--- START ---
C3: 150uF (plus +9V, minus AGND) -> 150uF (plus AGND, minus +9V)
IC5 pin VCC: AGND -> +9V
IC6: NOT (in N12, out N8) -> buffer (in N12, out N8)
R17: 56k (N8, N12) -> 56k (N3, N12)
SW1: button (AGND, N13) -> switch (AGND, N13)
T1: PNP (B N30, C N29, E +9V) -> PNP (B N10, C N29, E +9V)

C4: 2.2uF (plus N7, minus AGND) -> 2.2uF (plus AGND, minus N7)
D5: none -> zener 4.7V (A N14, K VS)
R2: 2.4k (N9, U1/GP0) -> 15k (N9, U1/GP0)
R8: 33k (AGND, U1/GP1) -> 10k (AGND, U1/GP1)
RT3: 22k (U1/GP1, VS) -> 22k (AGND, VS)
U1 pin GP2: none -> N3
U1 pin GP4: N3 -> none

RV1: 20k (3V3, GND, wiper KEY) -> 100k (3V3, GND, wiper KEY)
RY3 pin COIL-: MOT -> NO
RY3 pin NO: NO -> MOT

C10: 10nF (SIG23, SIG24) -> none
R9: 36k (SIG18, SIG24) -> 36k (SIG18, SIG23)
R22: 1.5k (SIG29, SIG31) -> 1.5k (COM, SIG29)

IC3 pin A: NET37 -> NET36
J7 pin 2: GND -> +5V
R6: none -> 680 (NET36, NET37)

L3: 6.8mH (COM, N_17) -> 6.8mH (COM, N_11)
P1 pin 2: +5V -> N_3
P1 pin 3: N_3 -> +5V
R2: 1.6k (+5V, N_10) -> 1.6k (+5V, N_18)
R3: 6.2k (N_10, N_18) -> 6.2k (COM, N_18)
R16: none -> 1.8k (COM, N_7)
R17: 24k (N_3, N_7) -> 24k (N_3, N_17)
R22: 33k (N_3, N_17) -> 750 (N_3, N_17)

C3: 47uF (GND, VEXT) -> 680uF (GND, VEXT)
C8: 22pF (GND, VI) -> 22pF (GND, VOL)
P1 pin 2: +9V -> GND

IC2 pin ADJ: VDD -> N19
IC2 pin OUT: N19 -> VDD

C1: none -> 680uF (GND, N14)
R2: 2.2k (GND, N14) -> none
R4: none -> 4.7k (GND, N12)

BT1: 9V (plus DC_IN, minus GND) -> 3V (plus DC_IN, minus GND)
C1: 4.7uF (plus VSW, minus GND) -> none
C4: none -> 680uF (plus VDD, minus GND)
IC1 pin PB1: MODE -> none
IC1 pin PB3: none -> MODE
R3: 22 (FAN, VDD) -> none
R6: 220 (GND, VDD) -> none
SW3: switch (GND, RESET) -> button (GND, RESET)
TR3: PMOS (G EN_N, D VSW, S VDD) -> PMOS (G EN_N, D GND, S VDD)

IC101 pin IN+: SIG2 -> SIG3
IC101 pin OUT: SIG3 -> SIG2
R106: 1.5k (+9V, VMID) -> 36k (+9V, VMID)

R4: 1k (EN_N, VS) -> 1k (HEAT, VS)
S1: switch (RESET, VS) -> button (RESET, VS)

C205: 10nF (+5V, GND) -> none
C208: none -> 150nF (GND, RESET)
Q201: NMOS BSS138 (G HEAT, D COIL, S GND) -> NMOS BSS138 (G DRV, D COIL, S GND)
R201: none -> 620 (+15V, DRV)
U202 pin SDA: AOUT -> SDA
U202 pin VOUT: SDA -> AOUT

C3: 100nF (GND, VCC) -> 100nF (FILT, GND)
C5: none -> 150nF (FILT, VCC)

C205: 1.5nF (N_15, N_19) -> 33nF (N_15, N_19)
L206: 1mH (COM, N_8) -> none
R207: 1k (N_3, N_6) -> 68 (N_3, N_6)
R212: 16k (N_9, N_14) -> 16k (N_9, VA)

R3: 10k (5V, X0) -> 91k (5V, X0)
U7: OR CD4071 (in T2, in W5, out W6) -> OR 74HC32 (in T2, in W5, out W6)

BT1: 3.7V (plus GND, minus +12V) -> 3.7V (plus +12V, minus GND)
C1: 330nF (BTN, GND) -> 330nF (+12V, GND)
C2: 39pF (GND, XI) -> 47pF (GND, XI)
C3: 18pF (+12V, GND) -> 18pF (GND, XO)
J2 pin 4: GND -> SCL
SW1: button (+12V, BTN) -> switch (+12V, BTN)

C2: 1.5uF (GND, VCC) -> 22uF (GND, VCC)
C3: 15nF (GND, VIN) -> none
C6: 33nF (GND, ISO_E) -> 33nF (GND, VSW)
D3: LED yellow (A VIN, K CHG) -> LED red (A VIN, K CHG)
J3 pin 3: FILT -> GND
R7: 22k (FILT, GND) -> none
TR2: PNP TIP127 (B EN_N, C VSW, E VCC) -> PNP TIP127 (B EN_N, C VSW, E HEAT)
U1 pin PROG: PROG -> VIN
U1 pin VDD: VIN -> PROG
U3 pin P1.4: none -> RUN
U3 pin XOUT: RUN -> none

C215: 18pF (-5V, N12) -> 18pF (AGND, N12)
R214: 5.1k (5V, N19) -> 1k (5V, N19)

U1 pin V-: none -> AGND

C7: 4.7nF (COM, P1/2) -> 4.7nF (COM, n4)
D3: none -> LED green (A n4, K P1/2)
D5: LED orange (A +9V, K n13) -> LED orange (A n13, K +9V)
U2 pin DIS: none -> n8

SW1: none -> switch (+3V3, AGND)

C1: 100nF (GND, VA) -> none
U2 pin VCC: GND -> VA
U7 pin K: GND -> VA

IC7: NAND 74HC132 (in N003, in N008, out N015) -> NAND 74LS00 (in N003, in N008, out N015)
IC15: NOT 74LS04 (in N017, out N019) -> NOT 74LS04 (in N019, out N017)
--- END ---
Your assignment: Pull every line that holds the string "COIL" out of the records.

Expected answer:
RY3 pin COIL-: MOT -> NO
Q201: NMOS BSS138 (G HEAT, D COIL, S GND) -> NMOS BSS138 (G DRV, D COIL, S GND)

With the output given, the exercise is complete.